■ WHAT THE TASK REQUIRES: The answer is all of the data repeated exactly, with each picture omitted.

■ PROVIDED DATA:

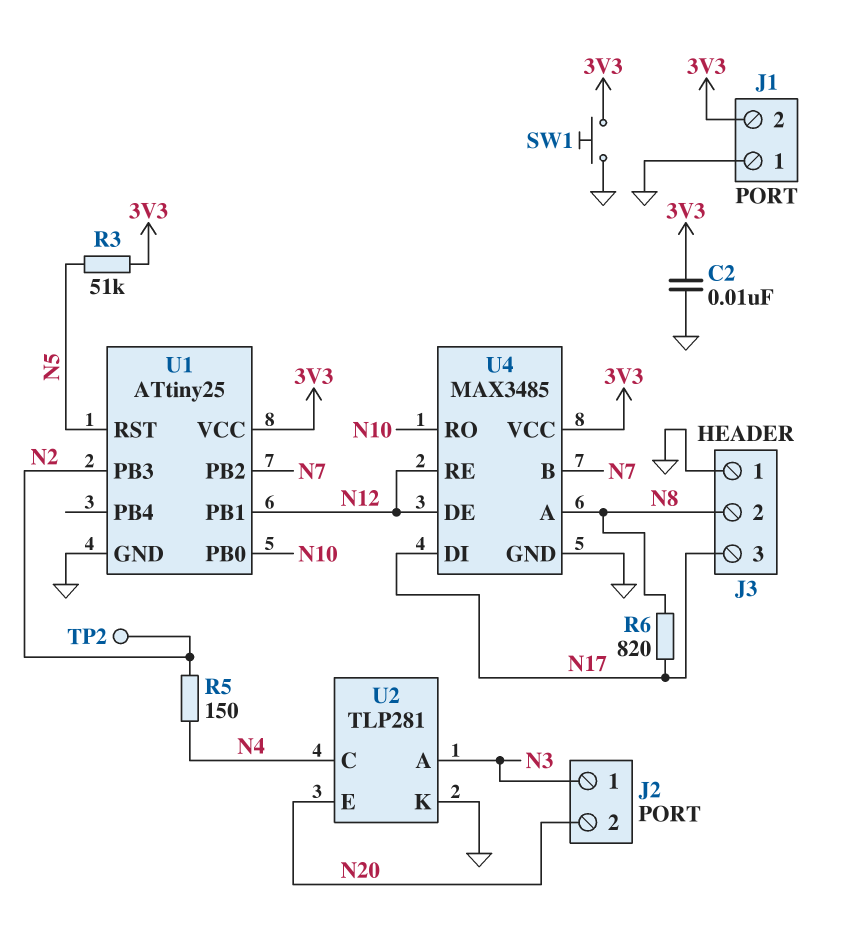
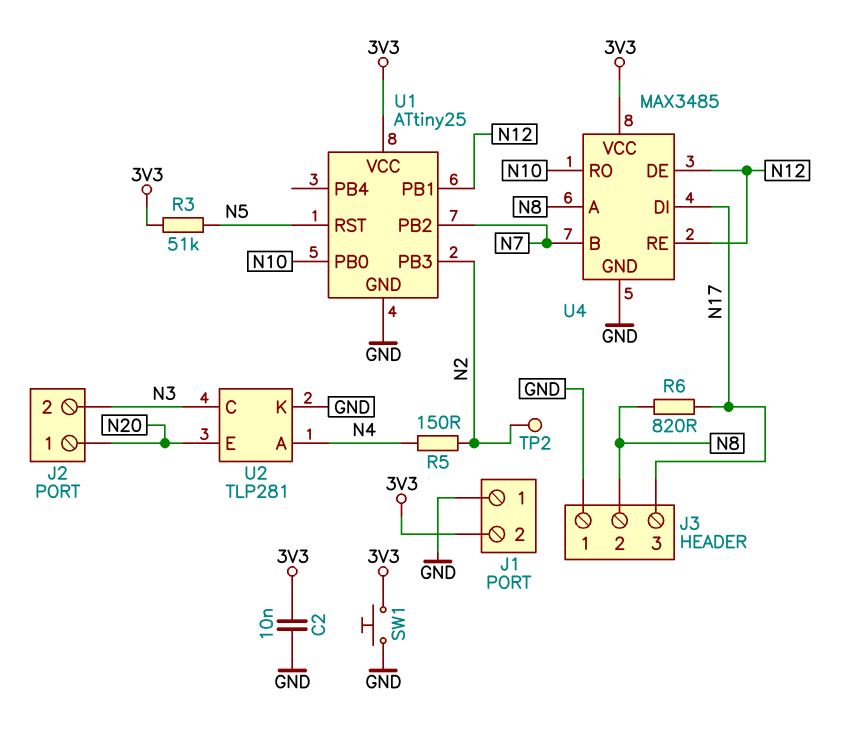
J2 pin 1: N3 -> N20
J2 pin 2: N20 -> N3
U2 pin A: N3 -> N4
U2 pin C: N4 -> N3

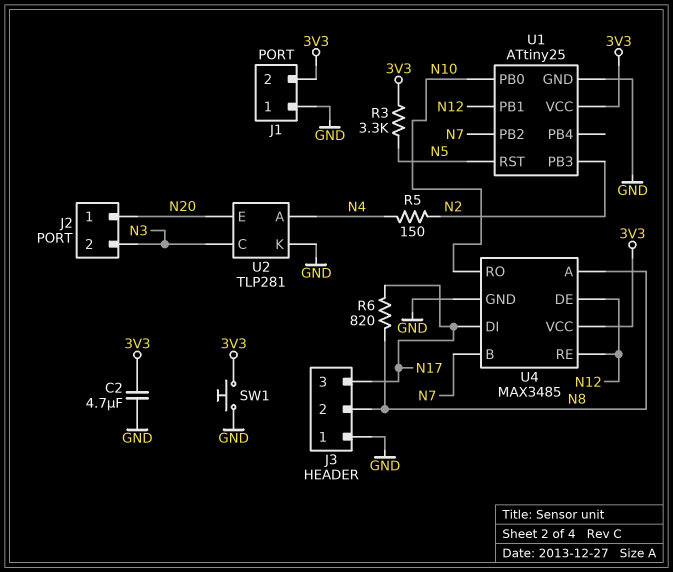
C2: 10nF (3V3, GND) -> 4.7uF (3V3, GND)
R3: 51k (3V3, N5) -> 3.3k (3V3, N5)
TP2: test point (N2) -> none

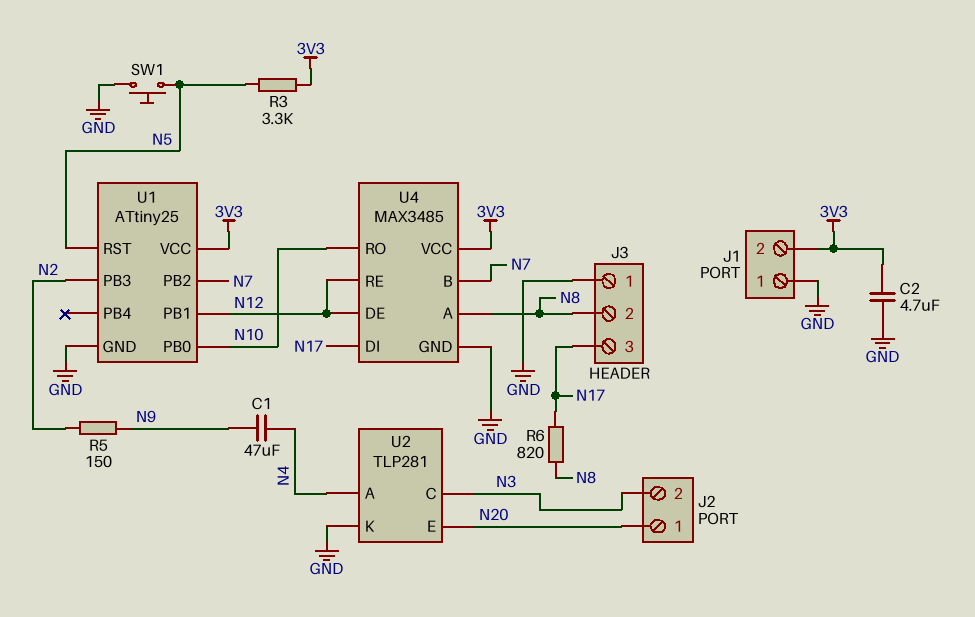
C1: none -> 47uF (N4, N9)
R5: 150 (N2, N4) -> 150 (N2, N9)
SW1: button (3V3, GND) -> button (GND, N5)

■ ANSWER TO THIS PROBLEM:
J2 pin 1: N3 -> N20
J2 pin 2: N20 -> N3
U2 pin A: N3 -> N4
U2 pin C: N4 -> N3

C2: 10nF (3V3, GND) -> 4.7uF (3V3, GND)
R3: 51k (3V3, N5) -> 3.3k (3V3, N5)
TP2: test point (N2) -> none

C1: none -> 47uF (N4, N9)
R5: 150 (N2, N4) -> 150 (N2, N9)
SW1: button (3V3, GND) -> button (GND, N5)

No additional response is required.